Data for this task:

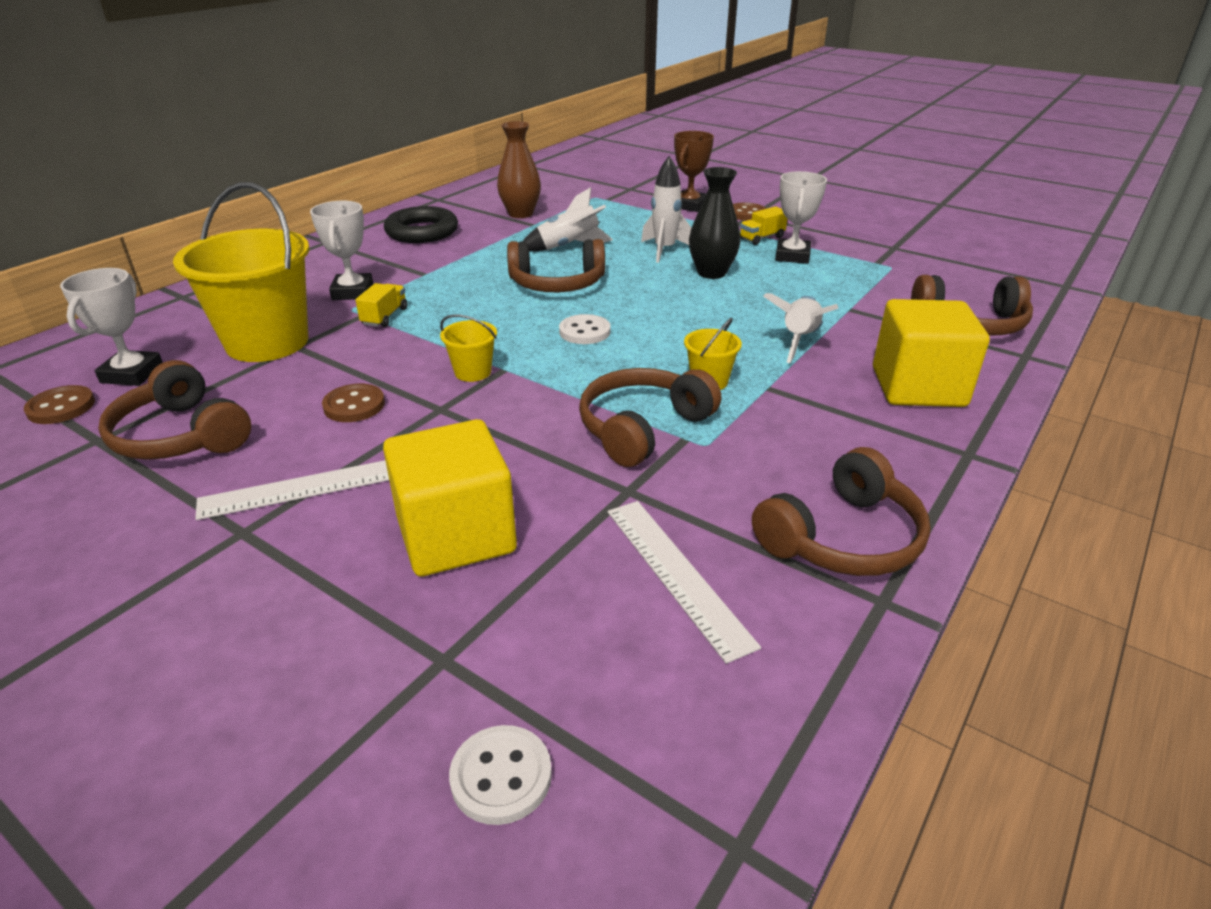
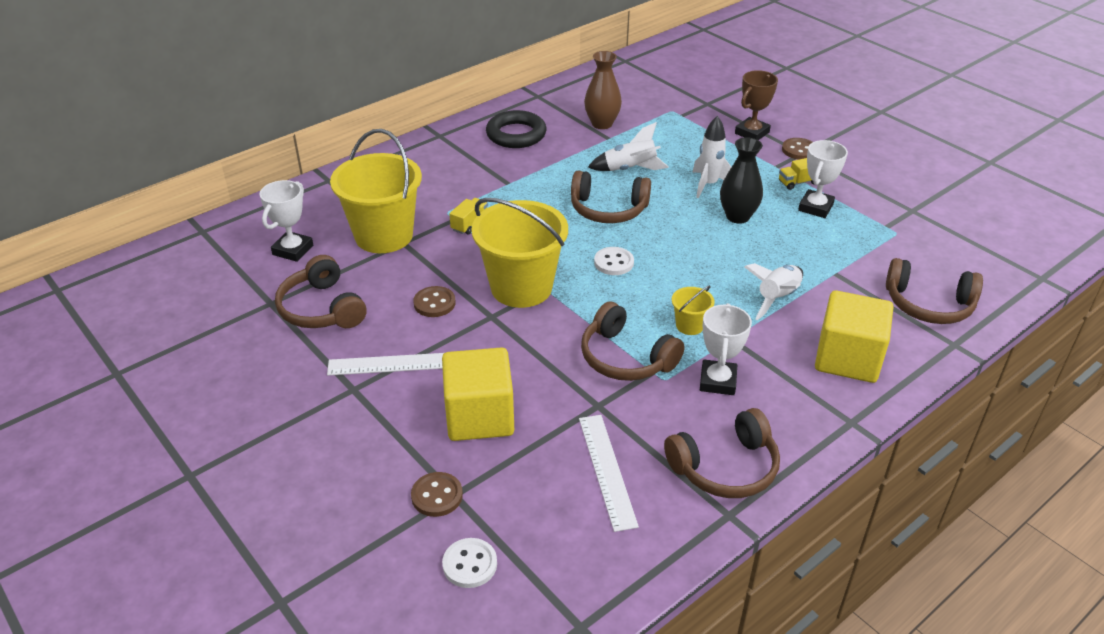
camera: 15 degrees right, 5 degrees up
(61, 407) = (248, 272): brown button -> brown button (437, 496)
(352, 292) = (451, 194): white trophy -> white trophy (718, 381)
(473, 372) = (521, 287): yellow bucket -> yellow bucket, size x2.31
(643, 428) = (626, 358): brown headphones -> brown headphones turned 105 degrees counterclockwise

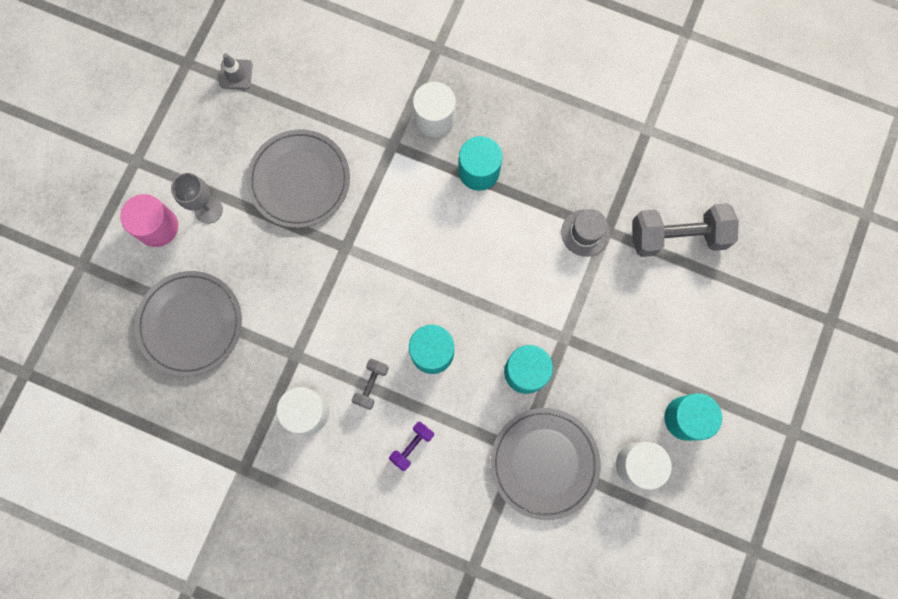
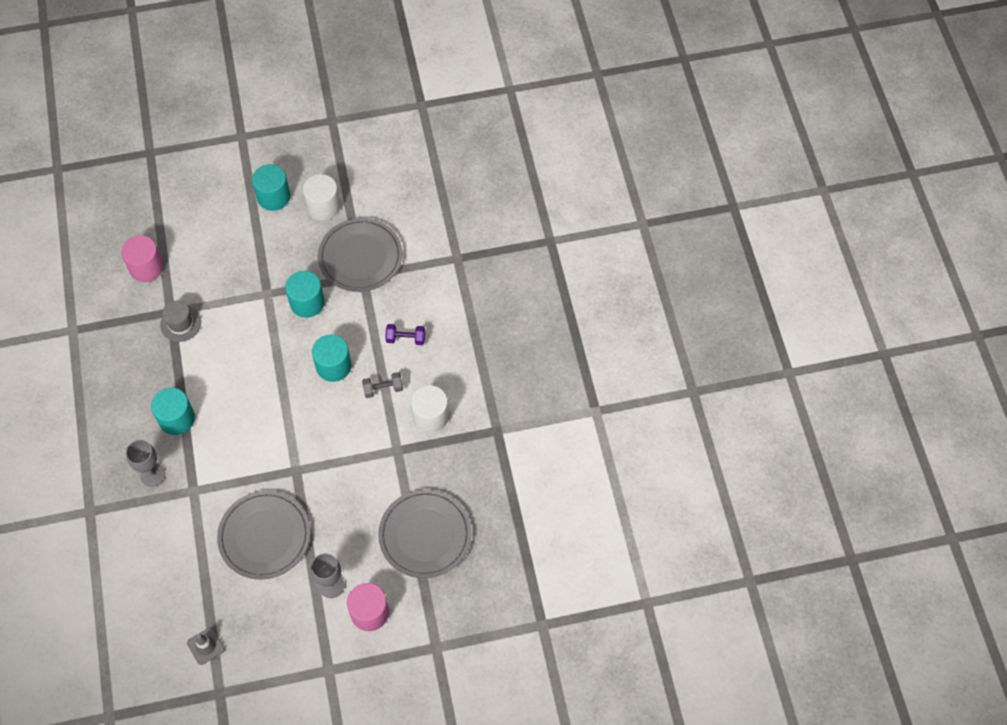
camera: 125 degrees left, 15 degrees down
(434, 118) = (152, 474): white cylinder -> grey goblet
(677, 236) = (146, 267): grey dumbbell -> pink cylinder

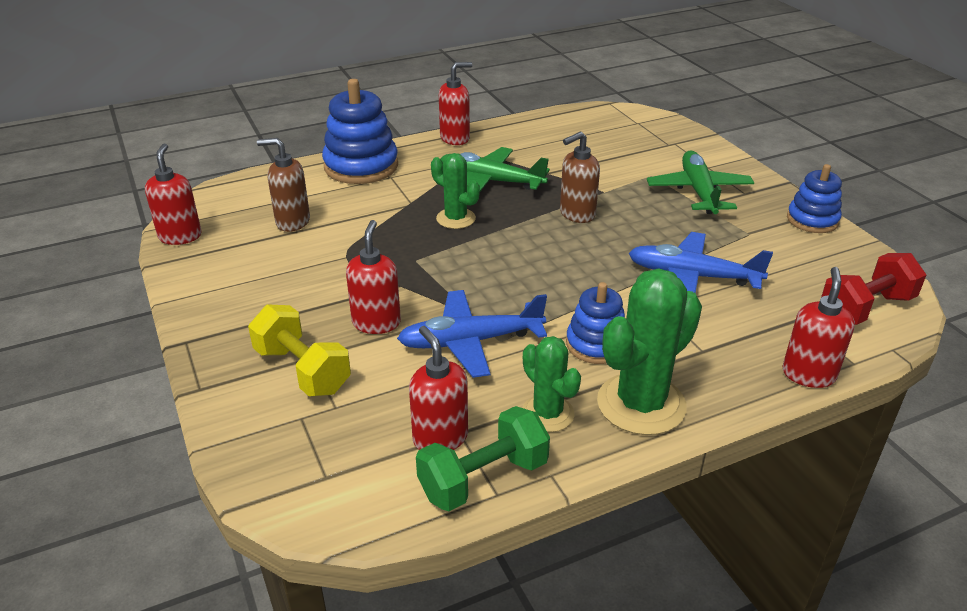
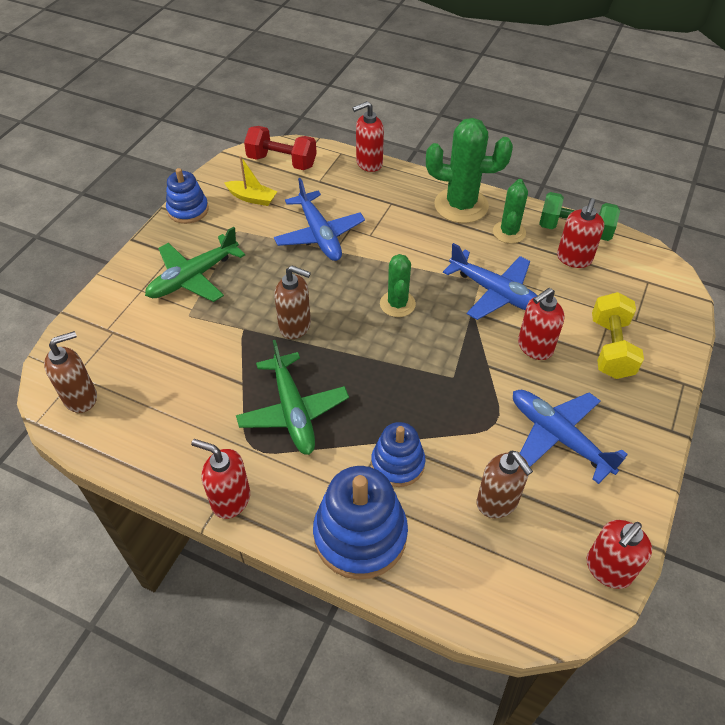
camera: 130 degrees left, 15 degrees up
(284, 278) = (559, 437): none -> blue plane
(456, 219) = (375, 393): green cactus -> green cactus (397, 304)
(596, 344) = (434, 242): blue stacking toy -> blue stacking toy (397, 463)
(612, 119) = (81, 397): none -> brown soap dispenser
(802, 261) = (252, 198): none -> yellow boat

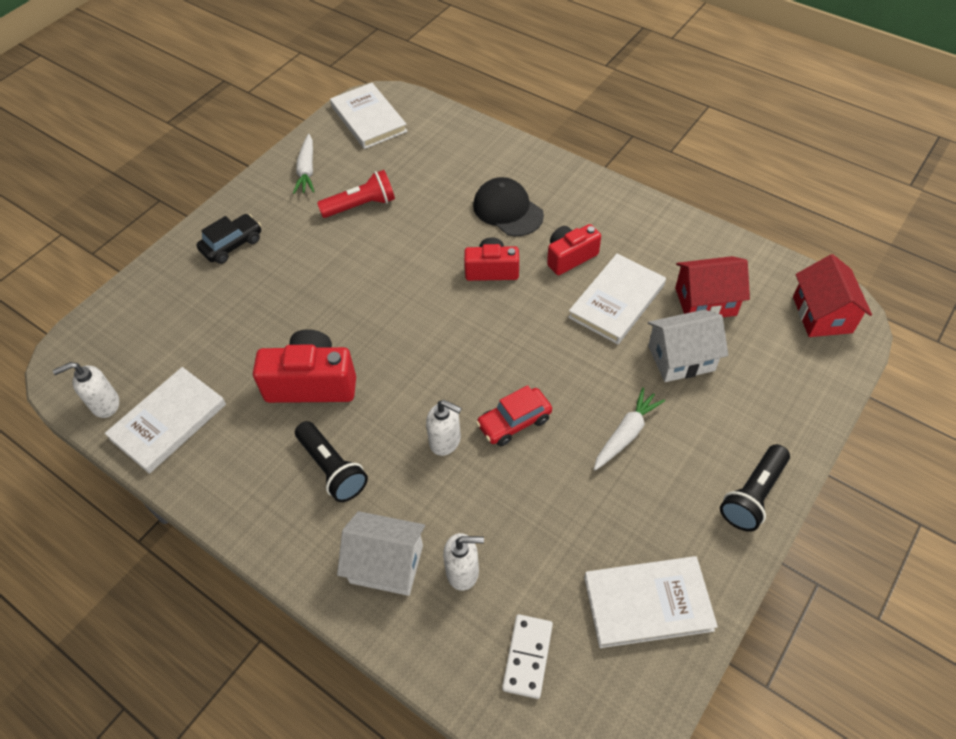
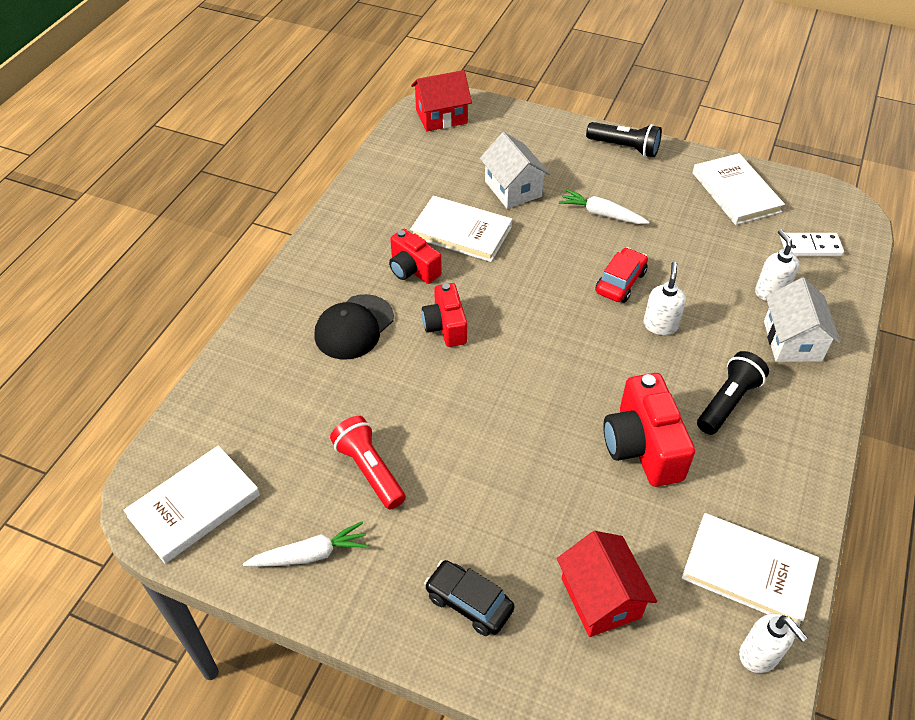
camera: 105 degrees left, 5 degrees down
(514, 422) = (620, 282): red car -> red car turned 105 degrees counterclockwise
(705, 301) = (446, 178): red house -> red house (601, 598)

Goal of the exercise: Line count for the string "none": tally the lines of the records above that contain it and give only the result.

Response area: 3